TASK PROMPT - All lines from the one containing "GAS2 pin DO: GP13 -> GP9" to the end of the entries below must be output exactly, and no other lines.

Segment Start: SUPPLIED MATERIAL

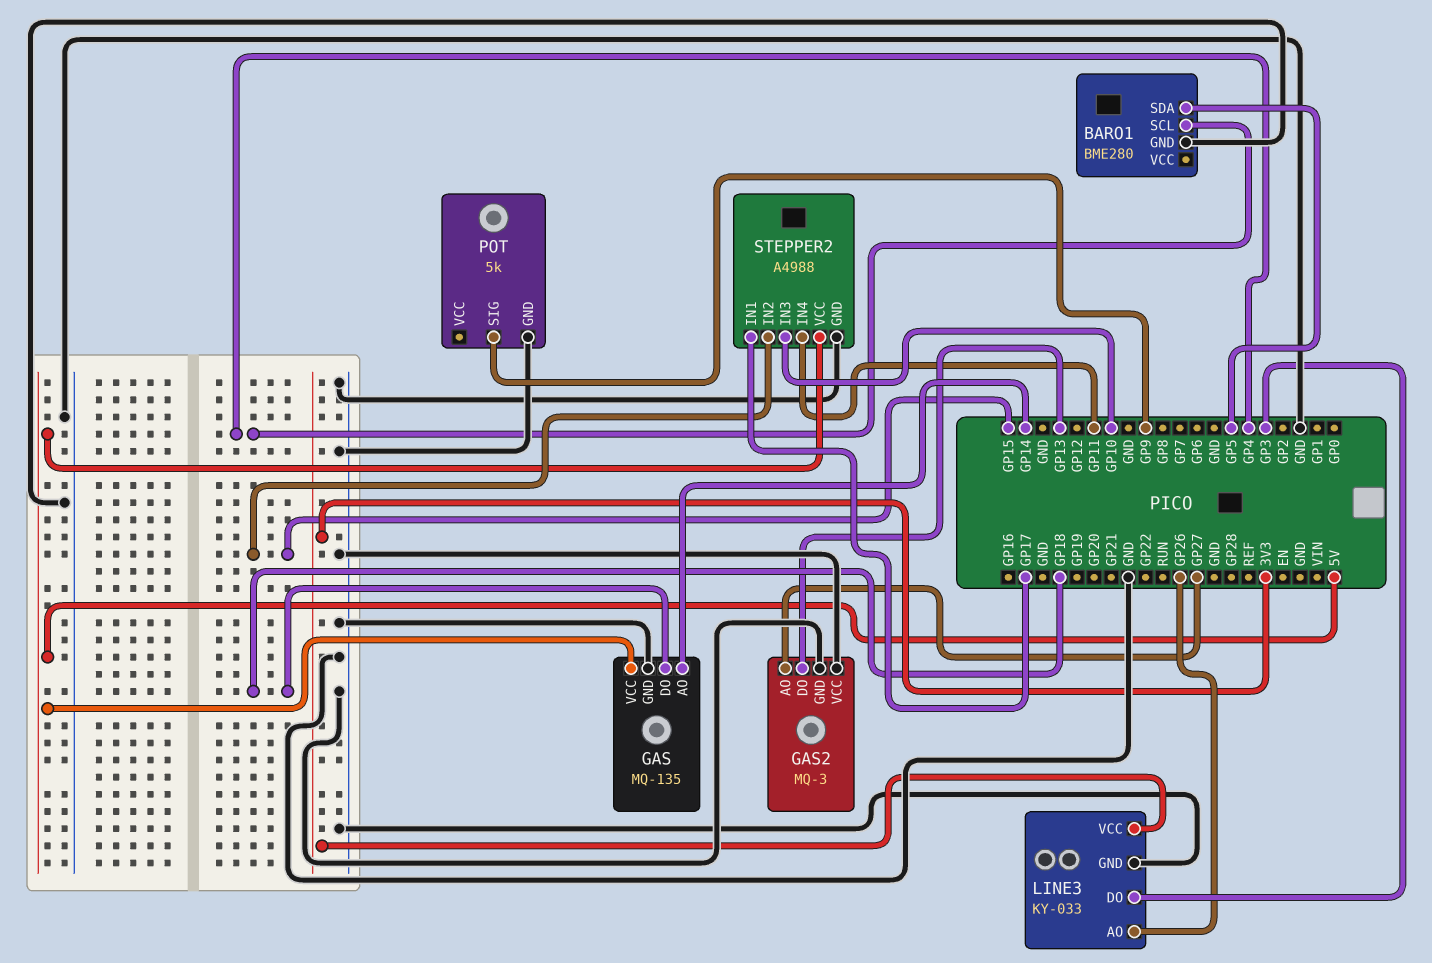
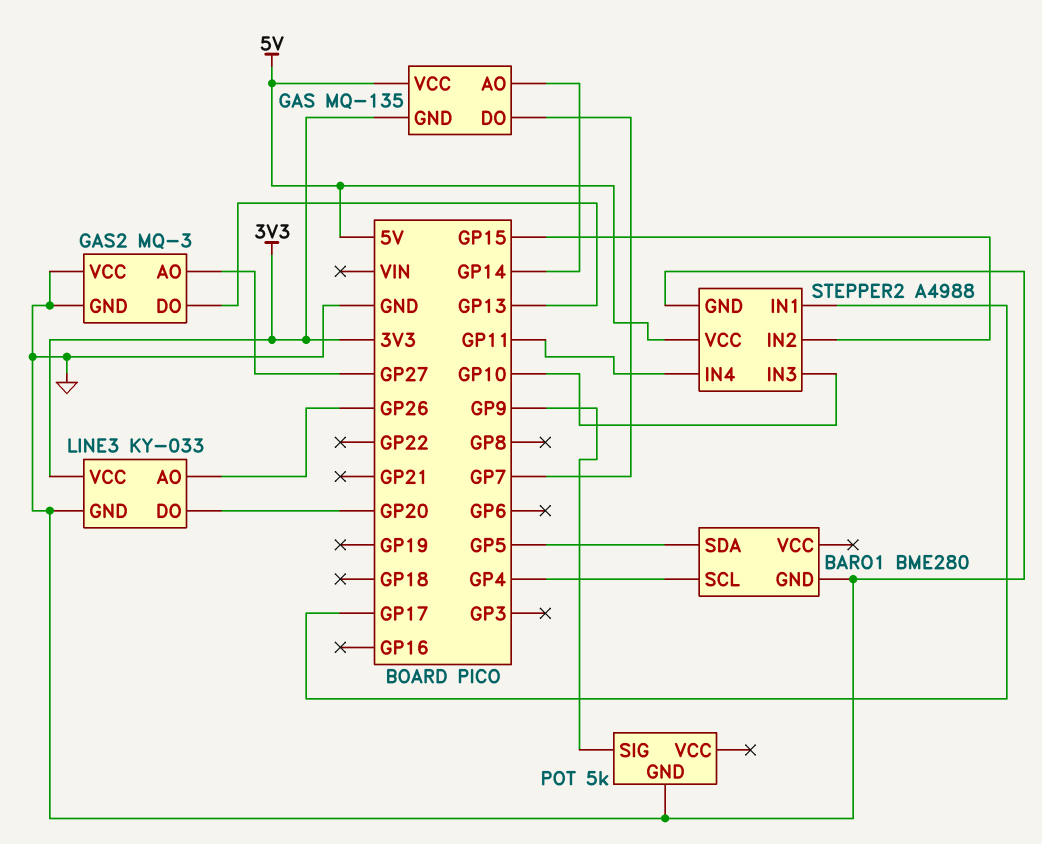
GAS pin DO: GP18 -> GP7
GAS pin GND: GND -> 3V3
LINE3 pin DO: GP3 -> GP20

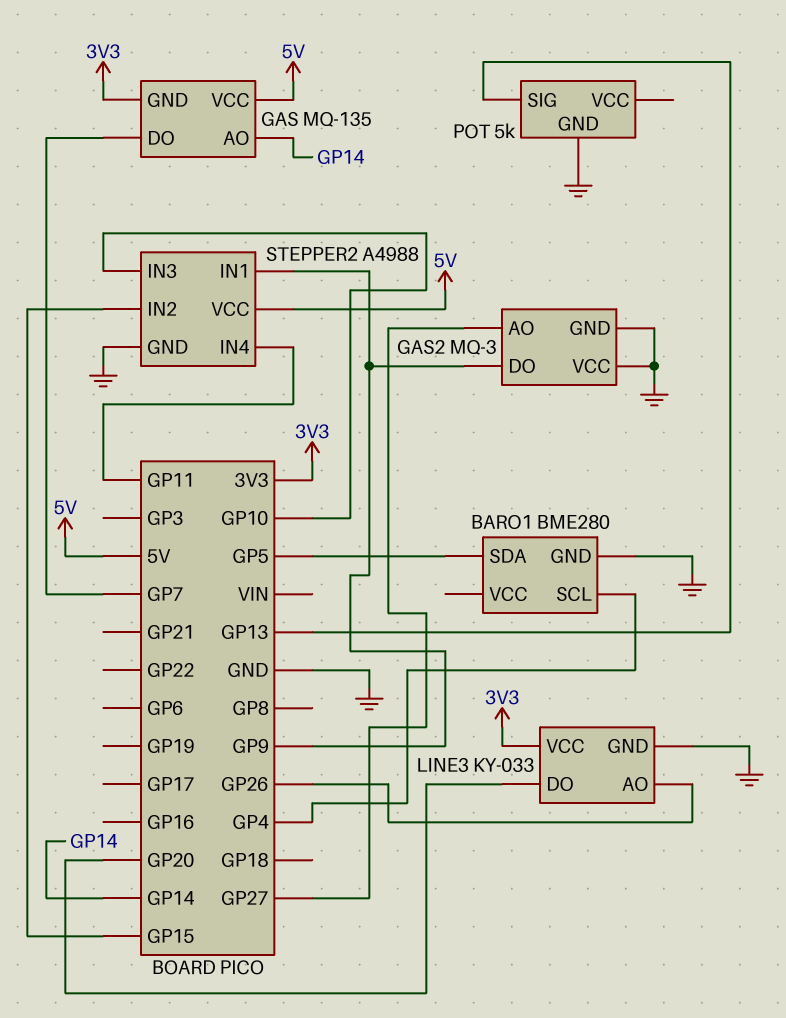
GAS2 pin DO: GP13 -> GP9
POT pin SIG: GP9 -> GP13
STEPPER2 pin IN1: GP17 -> GP9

Segment End: SUPPLIED MATERIAL

EXERCISE RESULT -
GAS2 pin DO: GP13 -> GP9
POT pin SIG: GP9 -> GP13
STEPPER2 pin IN1: GP17 -> GP9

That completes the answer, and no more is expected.